Your assignment:
In the listing below, print exactly the lines between the line holding "U2: LM358 -> NE5532" and the line holding "C2: 100uF (plus", inclusive, and no more.

Given records:

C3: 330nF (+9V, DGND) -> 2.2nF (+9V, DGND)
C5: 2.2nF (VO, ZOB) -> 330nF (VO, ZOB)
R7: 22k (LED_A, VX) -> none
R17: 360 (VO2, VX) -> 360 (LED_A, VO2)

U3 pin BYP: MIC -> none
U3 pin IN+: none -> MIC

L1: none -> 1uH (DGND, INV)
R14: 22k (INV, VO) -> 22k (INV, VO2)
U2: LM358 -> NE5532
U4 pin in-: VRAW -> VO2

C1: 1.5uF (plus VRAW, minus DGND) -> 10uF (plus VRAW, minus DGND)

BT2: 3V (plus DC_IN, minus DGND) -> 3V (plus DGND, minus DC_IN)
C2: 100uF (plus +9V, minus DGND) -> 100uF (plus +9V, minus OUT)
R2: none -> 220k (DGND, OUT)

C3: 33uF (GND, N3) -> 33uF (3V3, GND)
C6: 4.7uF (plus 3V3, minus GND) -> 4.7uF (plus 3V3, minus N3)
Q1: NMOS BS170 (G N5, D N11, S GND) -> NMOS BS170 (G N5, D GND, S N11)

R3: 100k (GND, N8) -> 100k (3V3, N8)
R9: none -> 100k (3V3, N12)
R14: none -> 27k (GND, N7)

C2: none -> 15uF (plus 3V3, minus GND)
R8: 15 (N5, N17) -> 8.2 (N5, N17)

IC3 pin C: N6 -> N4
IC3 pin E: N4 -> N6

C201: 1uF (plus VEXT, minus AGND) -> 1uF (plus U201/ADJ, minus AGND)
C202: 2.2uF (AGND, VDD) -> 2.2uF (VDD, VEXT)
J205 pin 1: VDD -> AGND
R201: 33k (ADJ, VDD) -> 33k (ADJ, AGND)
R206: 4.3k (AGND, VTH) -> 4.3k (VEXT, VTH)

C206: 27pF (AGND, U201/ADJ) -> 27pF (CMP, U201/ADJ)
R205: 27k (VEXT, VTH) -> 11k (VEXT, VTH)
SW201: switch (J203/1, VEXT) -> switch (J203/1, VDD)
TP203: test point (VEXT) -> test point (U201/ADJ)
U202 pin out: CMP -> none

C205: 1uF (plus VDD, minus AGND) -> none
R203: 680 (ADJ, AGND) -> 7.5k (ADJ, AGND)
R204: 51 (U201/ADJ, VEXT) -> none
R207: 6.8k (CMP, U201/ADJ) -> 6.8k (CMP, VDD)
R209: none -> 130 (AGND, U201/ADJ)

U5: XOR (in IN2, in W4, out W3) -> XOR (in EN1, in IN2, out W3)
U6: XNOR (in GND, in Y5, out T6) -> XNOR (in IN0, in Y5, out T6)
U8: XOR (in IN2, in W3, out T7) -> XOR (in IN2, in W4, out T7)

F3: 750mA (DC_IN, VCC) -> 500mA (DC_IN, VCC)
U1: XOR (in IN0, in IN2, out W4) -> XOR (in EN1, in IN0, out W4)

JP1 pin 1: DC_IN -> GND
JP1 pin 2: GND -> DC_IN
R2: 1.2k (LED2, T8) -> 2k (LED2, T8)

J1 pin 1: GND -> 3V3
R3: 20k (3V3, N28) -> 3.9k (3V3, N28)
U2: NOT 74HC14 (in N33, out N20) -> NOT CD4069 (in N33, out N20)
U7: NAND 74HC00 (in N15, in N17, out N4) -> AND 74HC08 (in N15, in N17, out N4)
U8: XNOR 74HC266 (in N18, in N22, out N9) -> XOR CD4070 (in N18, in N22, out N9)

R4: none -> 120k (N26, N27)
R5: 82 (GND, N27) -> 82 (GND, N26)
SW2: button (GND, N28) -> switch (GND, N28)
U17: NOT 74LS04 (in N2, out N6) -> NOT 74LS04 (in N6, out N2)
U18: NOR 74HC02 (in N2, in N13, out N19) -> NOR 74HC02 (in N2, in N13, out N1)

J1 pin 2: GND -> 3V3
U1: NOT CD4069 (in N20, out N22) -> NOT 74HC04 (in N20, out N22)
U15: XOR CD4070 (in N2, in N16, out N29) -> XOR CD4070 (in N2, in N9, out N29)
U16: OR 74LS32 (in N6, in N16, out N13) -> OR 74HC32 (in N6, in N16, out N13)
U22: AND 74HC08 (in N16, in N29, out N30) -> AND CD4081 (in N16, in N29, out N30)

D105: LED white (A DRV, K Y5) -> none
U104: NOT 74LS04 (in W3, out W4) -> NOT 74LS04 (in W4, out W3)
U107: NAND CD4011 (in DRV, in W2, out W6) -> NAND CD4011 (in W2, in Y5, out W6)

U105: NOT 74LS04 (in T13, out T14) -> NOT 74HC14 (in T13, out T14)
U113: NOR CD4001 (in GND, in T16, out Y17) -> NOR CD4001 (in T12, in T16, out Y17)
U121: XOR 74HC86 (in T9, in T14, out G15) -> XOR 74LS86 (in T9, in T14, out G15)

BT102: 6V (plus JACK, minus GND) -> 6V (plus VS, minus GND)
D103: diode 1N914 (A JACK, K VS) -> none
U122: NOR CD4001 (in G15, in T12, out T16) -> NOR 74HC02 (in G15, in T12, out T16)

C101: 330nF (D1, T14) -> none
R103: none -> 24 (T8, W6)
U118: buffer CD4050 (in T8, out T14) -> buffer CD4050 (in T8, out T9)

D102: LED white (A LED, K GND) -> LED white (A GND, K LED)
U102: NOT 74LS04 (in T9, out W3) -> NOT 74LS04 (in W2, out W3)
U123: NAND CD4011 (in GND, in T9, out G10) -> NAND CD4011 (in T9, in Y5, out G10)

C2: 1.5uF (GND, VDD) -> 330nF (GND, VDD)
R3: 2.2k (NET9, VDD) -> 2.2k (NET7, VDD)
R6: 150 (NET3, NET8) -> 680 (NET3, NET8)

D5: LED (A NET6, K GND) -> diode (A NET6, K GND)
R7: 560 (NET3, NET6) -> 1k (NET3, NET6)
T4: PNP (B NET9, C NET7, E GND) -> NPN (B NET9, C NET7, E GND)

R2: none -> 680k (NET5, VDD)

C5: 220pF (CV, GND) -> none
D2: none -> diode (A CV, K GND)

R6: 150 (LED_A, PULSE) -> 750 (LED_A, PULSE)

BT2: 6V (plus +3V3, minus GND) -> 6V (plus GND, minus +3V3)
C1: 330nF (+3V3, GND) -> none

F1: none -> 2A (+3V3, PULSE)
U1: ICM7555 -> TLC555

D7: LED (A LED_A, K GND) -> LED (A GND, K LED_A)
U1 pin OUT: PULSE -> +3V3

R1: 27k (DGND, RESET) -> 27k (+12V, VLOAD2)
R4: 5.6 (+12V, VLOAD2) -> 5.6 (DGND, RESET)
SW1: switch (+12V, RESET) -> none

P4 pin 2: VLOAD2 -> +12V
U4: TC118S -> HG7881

Result for this task:
U2: LM358 -> NE5532
U4 pin in-: VRAW -> VO2

C1: 1.5uF (plus VRAW, minus DGND) -> 10uF (plus VRAW, minus DGND)

BT2: 3V (plus DC_IN, minus DGND) -> 3V (plus DGND, minus DC_IN)
C2: 100uF (plus +9V, minus DGND) -> 100uF (plus +9V, minus OUT)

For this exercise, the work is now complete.